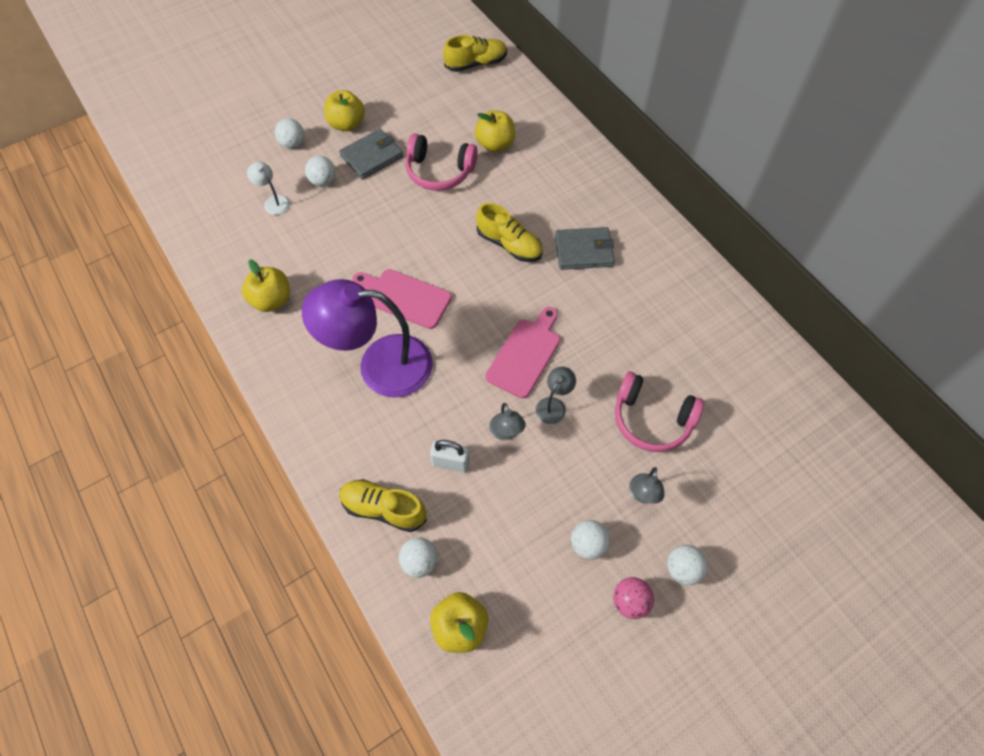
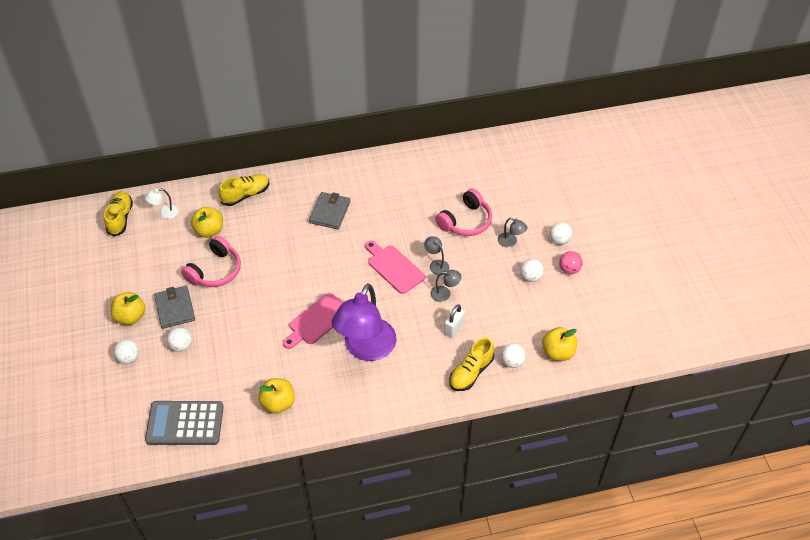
camera: 70 degrees left, 10 degrees down
(222, 223) = (185, 423): none -> grey calculator
(273, 201) = (182, 383): white lamp -> white lamp (164, 213)
(509, 244) = (303, 250): yellow shoe -> yellow shoe (246, 195)

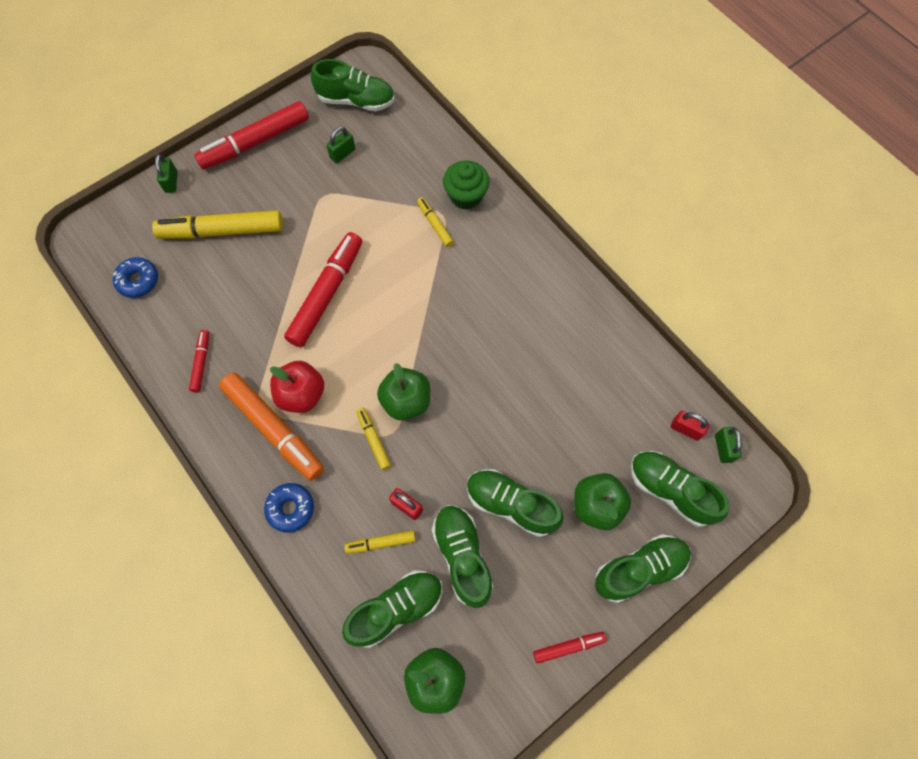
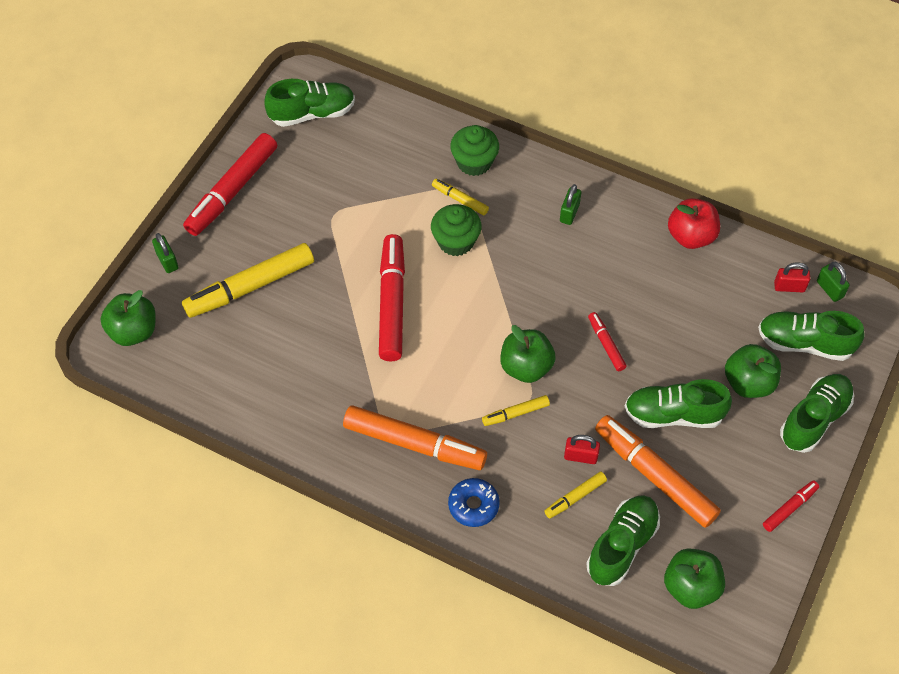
camera: 25 degrees left, 10 degrees down
(112, 231) = (133, 331): none -> green apple
(138, 280) = (192, 366): blue donut -> none
(201, 363) = (305, 415): red marker -> red marker (606, 344)
(301, 394) = (423, 402): red apple -> red apple (691, 236)
(342, 154) = (329, 168): green padlock -> green padlock (569, 213)
(374, 440) = (516, 413): yellow marker -> yellow marker turned 60 degrees counterclockwise
(410, 261) = (456, 241): none -> green cupcake
(462, 556) = (655, 476): green shoe -> orange marker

*What you should do*. Set down exactly, and only, the lines from the one containing "(410, 261) = (456, 241): none" to the final line of the data.

*Response to this exercise*.
(410, 261) = (456, 241): none -> green cupcake
(462, 556) = (655, 476): green shoe -> orange marker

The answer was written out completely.